Whenever a line in the data holds the string "cone", pull that line out.

(Data extracted from a collection)
################
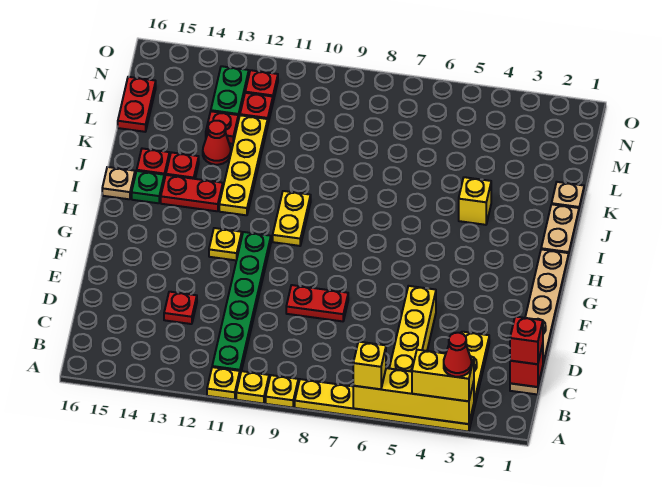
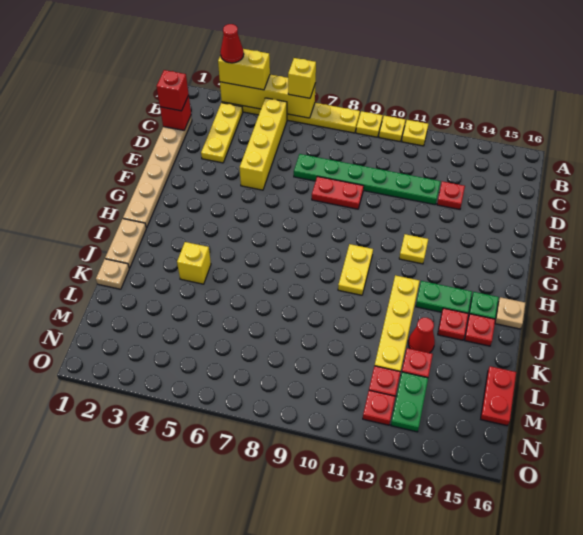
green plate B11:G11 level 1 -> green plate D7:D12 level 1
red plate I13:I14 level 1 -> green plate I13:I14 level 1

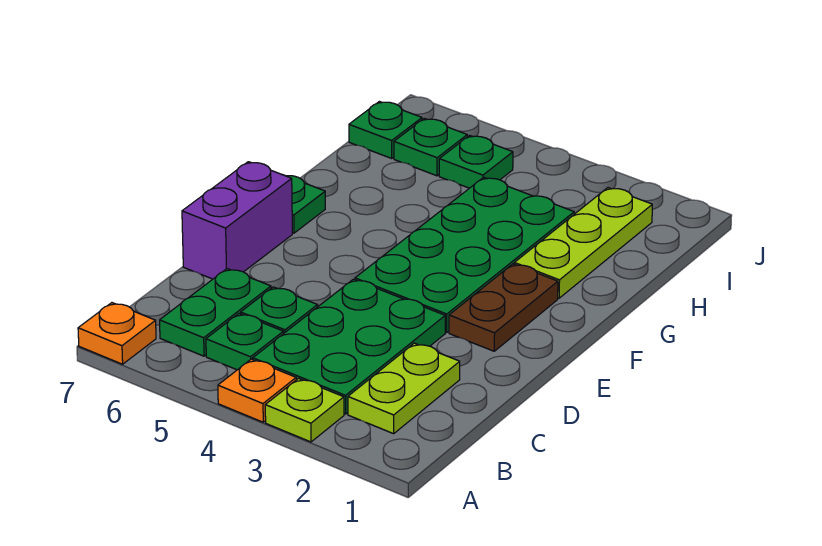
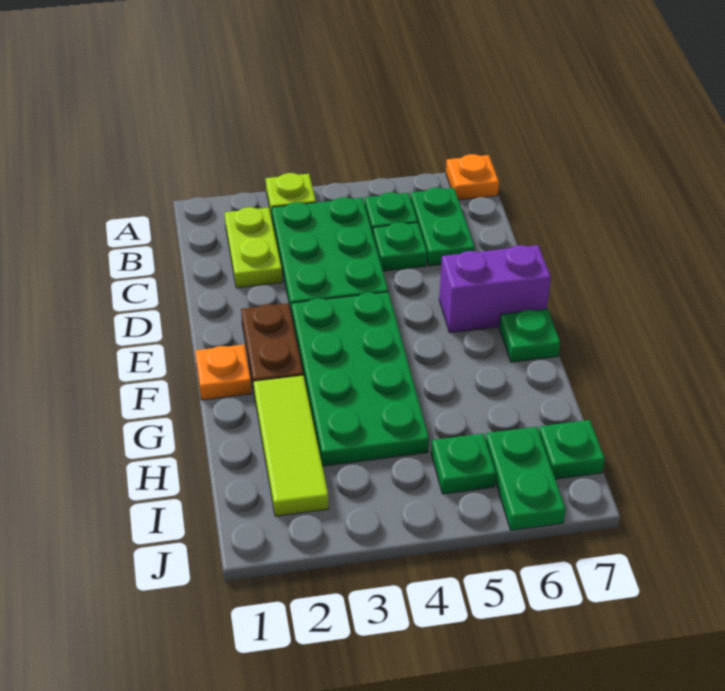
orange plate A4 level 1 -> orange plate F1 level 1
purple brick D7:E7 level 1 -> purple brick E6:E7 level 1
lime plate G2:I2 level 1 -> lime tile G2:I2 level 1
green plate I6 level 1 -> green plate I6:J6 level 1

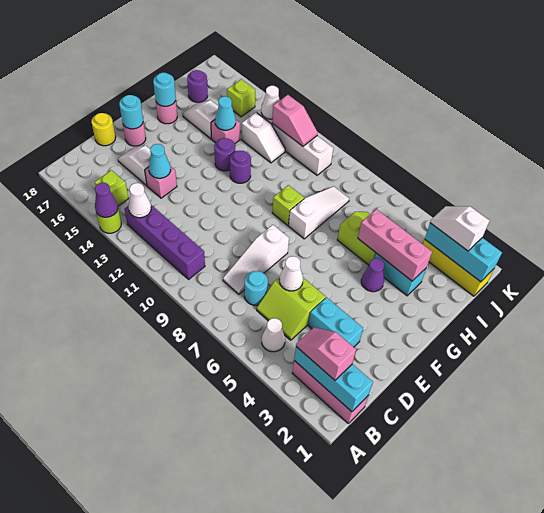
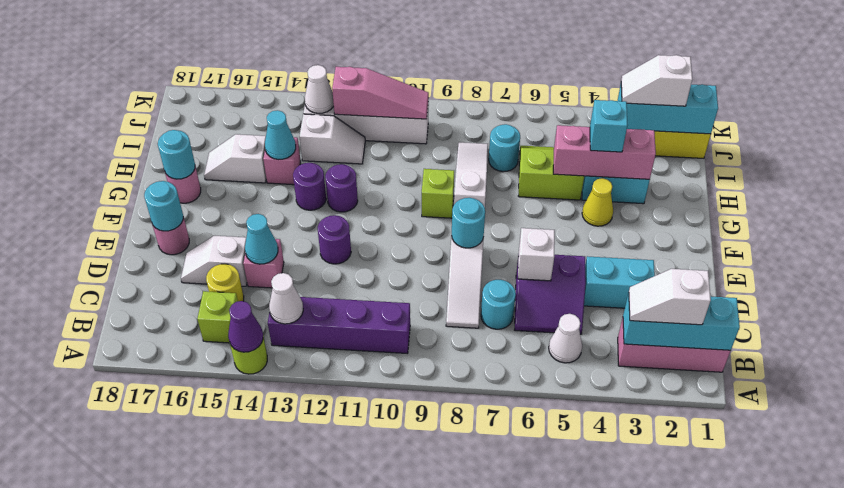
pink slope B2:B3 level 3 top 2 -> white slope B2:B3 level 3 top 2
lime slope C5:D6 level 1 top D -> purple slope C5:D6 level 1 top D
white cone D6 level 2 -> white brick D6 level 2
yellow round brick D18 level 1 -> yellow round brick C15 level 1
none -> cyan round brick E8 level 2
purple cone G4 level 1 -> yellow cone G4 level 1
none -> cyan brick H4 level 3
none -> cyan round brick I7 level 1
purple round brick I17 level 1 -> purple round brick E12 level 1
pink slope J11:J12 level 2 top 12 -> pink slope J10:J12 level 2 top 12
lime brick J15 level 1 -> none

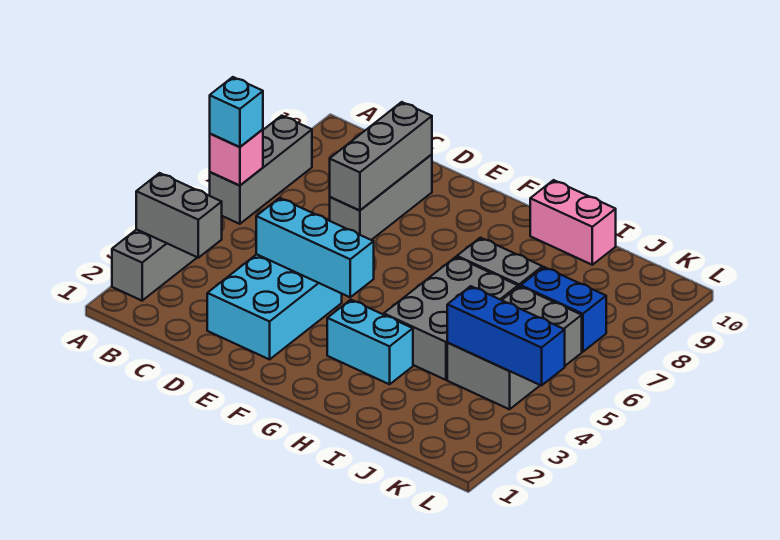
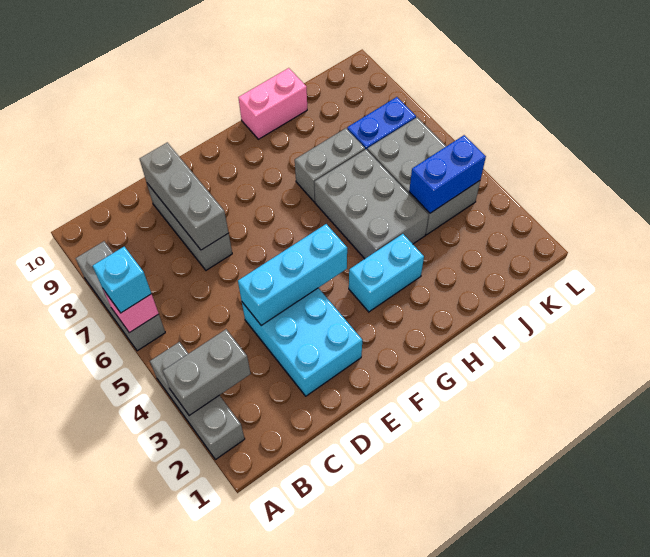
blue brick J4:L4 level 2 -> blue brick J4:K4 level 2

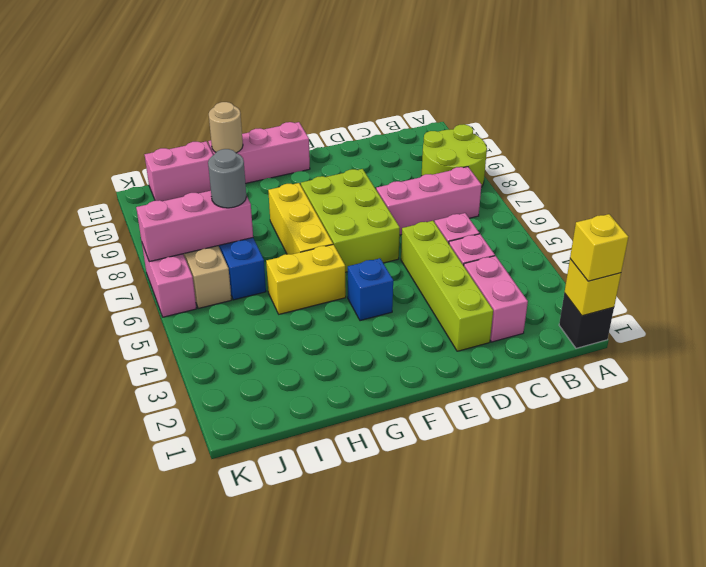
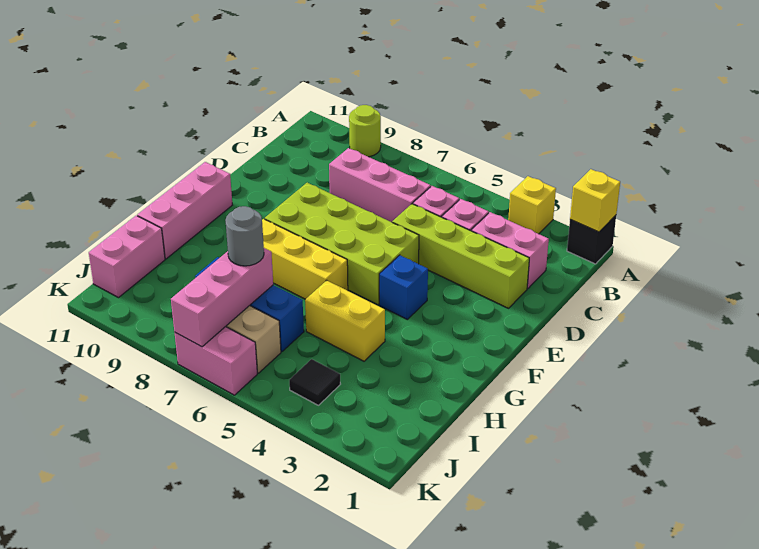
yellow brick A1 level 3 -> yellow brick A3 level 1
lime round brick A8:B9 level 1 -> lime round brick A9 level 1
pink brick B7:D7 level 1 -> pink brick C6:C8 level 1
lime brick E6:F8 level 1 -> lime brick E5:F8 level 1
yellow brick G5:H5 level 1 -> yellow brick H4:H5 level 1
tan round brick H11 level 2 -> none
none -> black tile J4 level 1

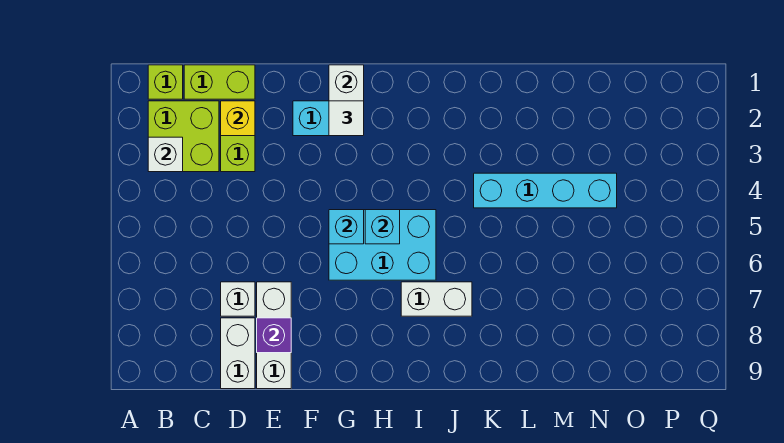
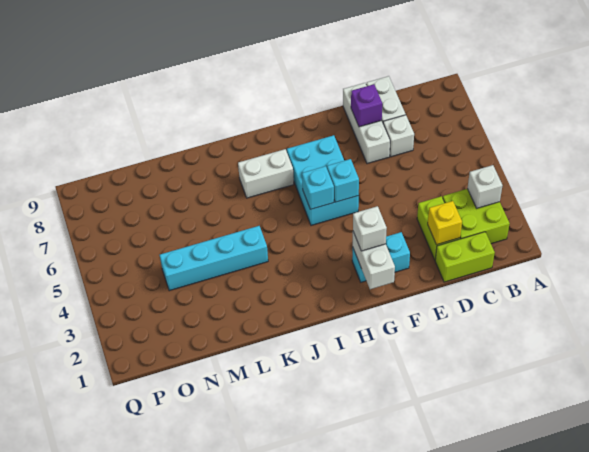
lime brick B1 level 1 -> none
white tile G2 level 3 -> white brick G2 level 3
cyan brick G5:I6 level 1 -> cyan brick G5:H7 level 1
################
(ANSWER TO THIS TASK):
white cone D6 level 2 -> white brick D6 level 2
purple cone G4 level 1 -> yellow cone G4 level 1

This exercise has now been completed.